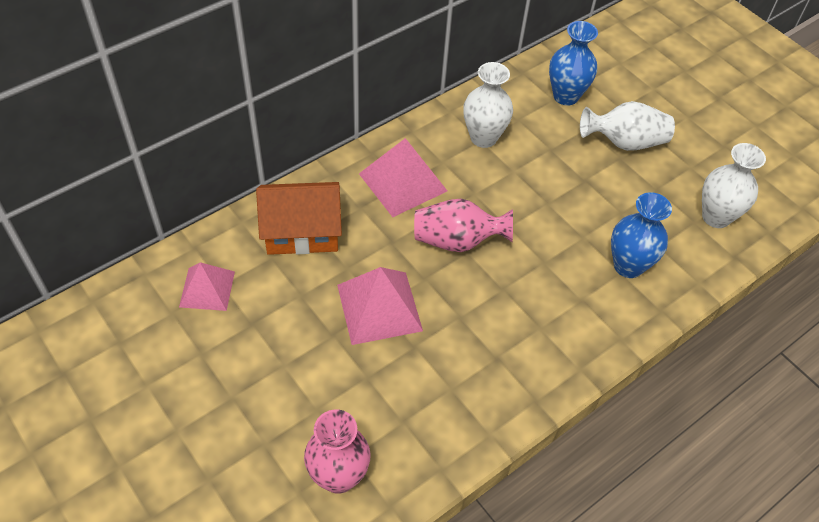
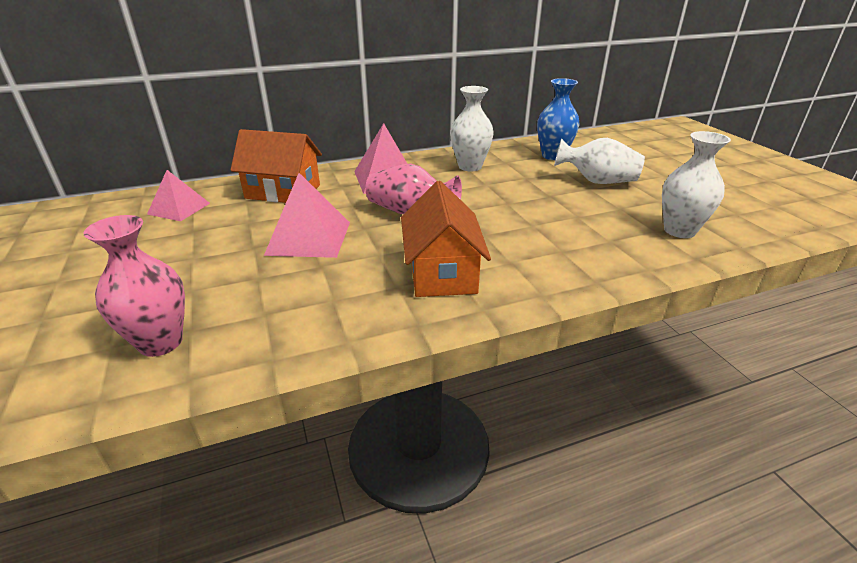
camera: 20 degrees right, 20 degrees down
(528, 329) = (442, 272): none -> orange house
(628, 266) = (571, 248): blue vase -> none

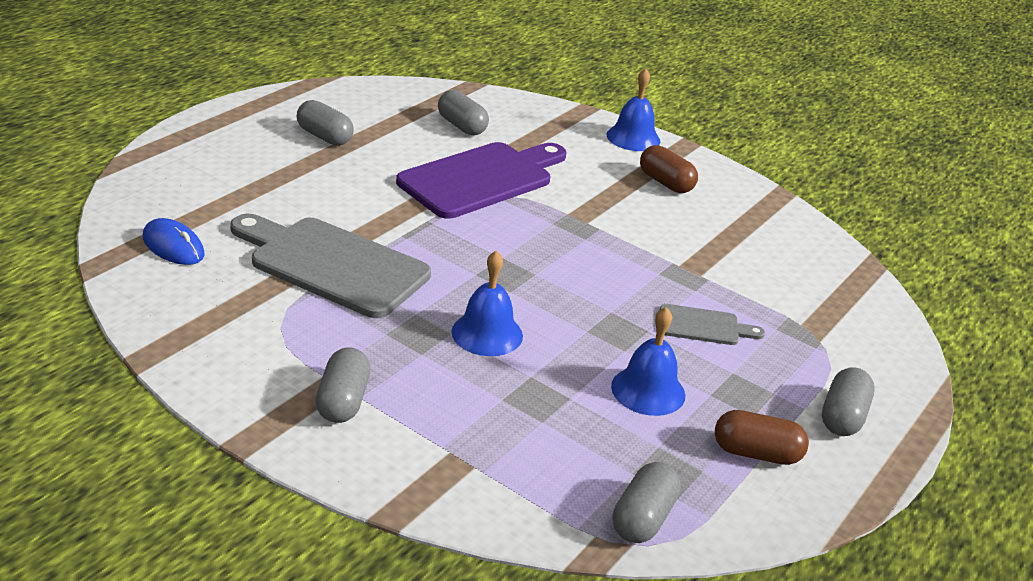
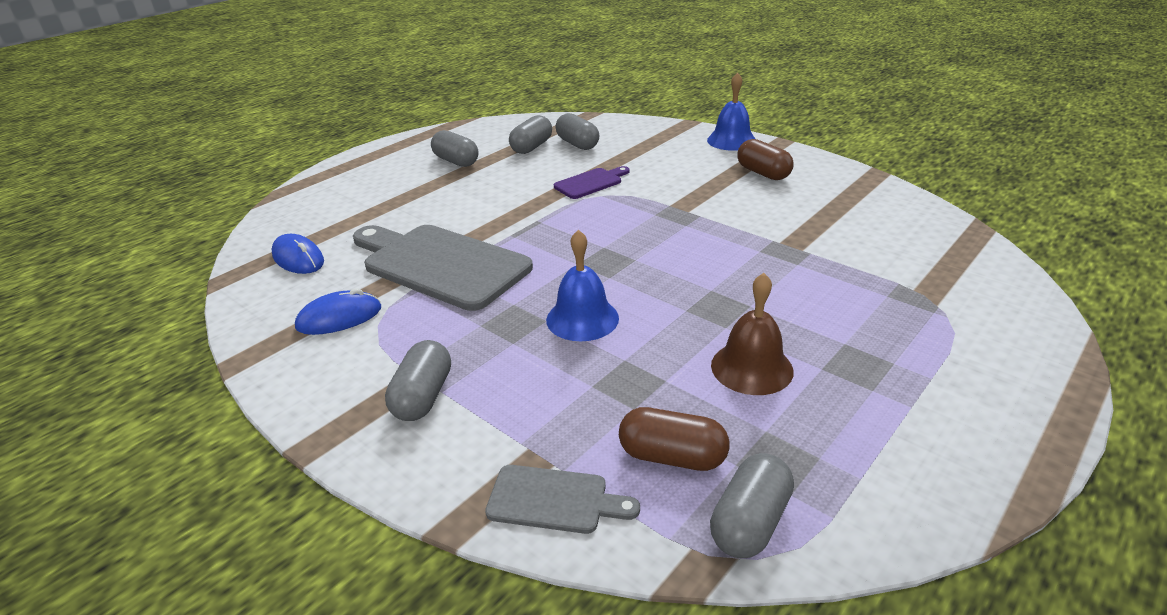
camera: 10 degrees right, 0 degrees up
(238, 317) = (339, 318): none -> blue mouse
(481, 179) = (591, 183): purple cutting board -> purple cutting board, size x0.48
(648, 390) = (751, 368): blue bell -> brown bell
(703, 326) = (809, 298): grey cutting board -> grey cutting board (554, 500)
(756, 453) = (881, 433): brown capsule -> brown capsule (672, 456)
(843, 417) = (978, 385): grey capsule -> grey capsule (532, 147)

** Exercise details **
From the line with "(238, 317) = (339, 318): none -> blue mouse" to the final line of the listing, write out each line unchanged. Add nothing.

** Solved exercise **
(238, 317) = (339, 318): none -> blue mouse
(481, 179) = (591, 183): purple cutting board -> purple cutting board, size x0.48
(648, 390) = (751, 368): blue bell -> brown bell
(703, 326) = (809, 298): grey cutting board -> grey cutting board (554, 500)
(756, 453) = (881, 433): brown capsule -> brown capsule (672, 456)
(843, 417) = (978, 385): grey capsule -> grey capsule (532, 147)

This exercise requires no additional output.